=== What is required ===
The entries that follow include a run beginning at the line with "grey glasses [526,258,616,339]" and ending at the line with "none -> orange cheese [552,137,603,190]"; restate that run word for word and leave the rest out.

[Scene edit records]
= = = =

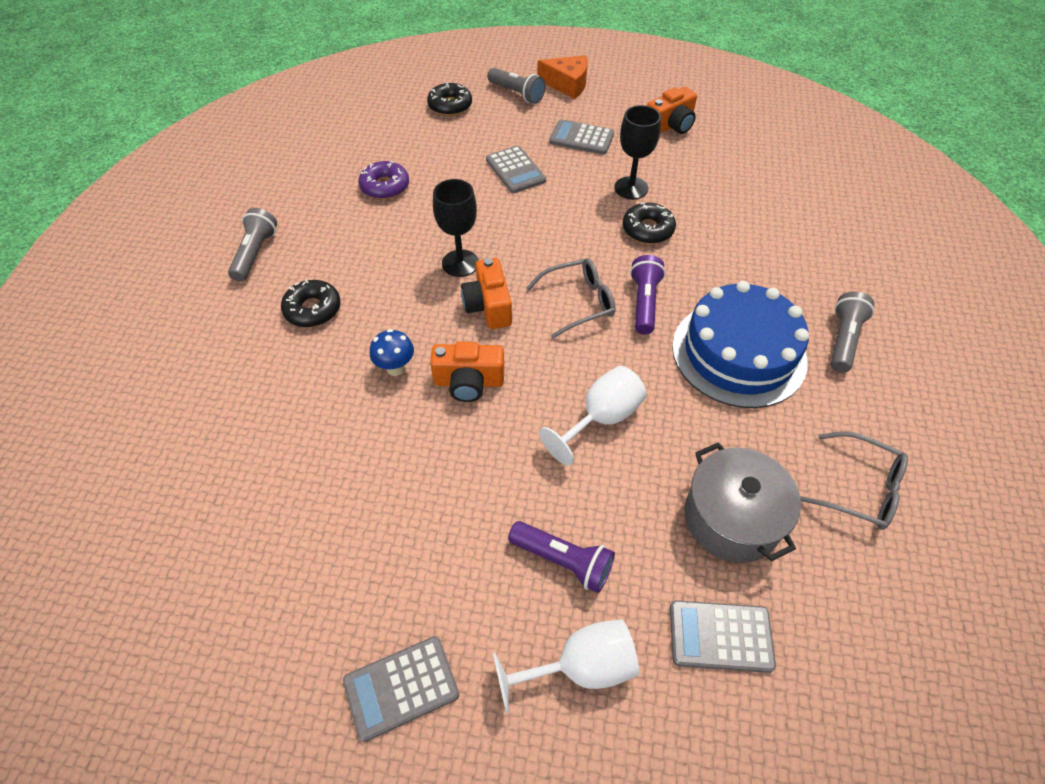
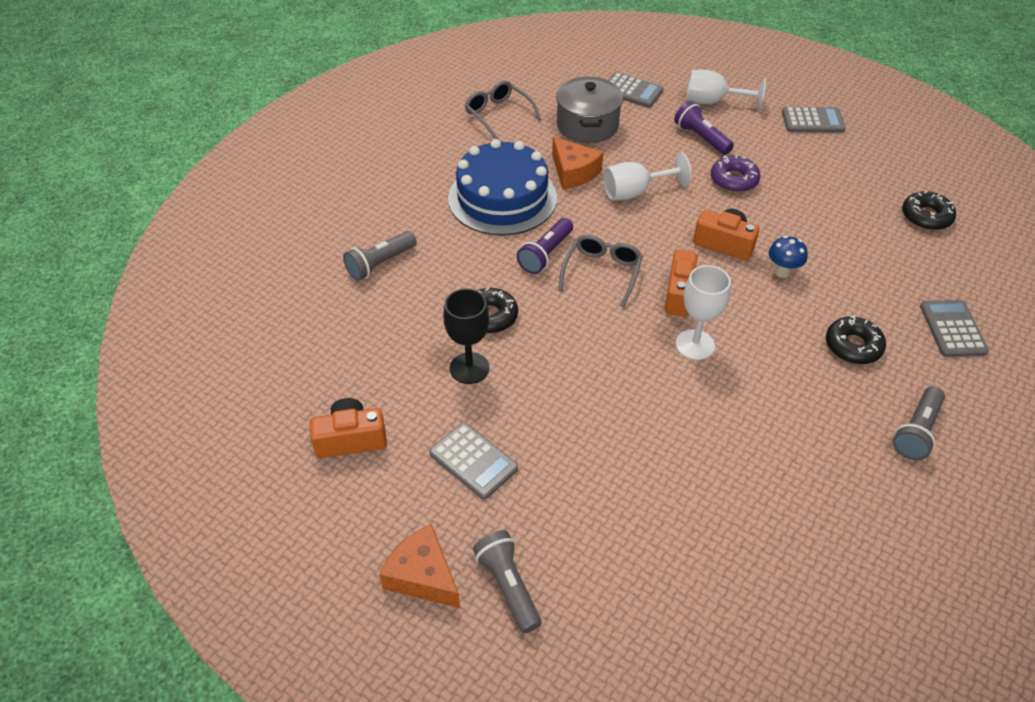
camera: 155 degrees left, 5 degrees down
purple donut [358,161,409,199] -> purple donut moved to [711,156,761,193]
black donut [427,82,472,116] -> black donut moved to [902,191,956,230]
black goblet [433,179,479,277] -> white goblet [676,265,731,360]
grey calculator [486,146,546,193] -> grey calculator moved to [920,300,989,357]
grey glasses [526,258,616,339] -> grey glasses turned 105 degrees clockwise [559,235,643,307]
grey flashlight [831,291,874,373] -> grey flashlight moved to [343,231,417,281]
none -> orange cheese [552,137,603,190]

= = = =

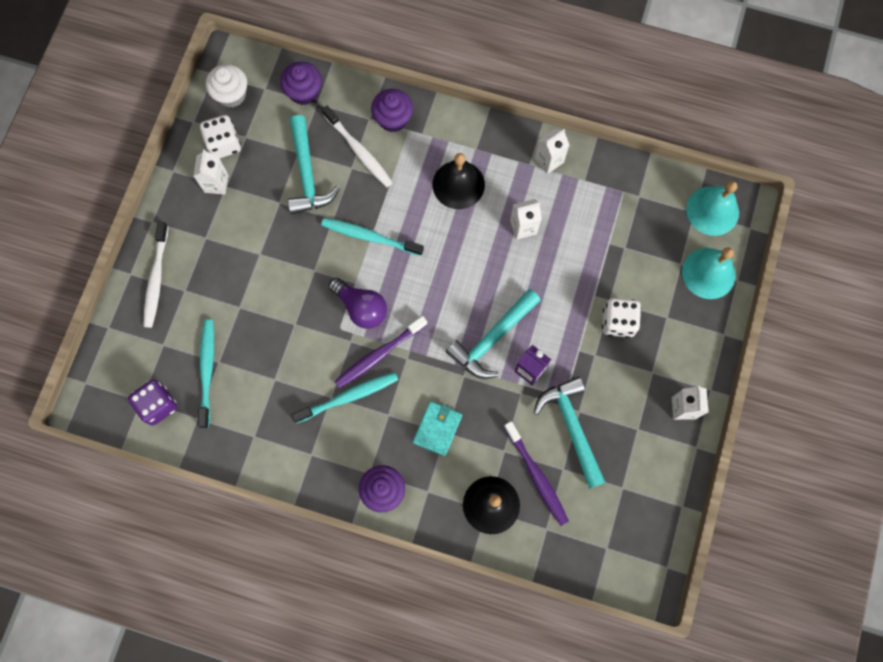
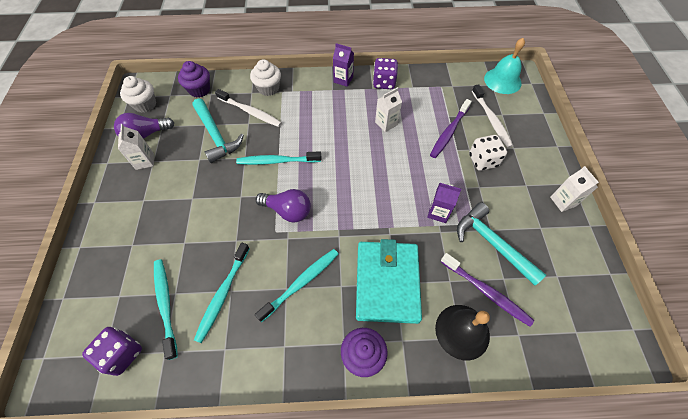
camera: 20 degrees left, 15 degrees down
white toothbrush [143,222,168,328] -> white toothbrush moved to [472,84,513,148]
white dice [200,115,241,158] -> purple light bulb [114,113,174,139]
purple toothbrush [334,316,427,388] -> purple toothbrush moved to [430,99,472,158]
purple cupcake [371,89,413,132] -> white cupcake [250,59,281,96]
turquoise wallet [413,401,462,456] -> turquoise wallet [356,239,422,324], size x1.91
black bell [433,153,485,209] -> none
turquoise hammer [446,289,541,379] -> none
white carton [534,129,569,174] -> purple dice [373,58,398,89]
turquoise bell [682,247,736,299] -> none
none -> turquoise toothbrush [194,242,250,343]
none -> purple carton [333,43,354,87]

= = = =

=== Task result ===
grey glasses [526,258,616,339] -> grey glasses turned 105 degrees clockwise [559,235,643,307]
grey flashlight [831,291,874,373] -> grey flashlight moved to [343,231,417,281]
none -> orange cheese [552,137,603,190]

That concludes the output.